- PROBLEM DESCRIPTION:
Each entry in the listing below should be restated word for word.
▶
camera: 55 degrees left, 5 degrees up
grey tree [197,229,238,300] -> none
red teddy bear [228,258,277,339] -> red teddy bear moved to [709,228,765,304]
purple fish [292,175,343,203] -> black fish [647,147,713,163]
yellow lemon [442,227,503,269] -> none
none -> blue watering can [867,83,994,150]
◀
- SOLUTION TO THIS PROBLEM:
camera: 55 degrees left, 5 degrees up
grey tree [197,229,238,300] -> none
red teddy bear [228,258,277,339] -> red teddy bear moved to [709,228,765,304]
purple fish [292,175,343,203] -> black fish [647,147,713,163]
yellow lemon [442,227,503,269] -> none
none -> blue watering can [867,83,994,150]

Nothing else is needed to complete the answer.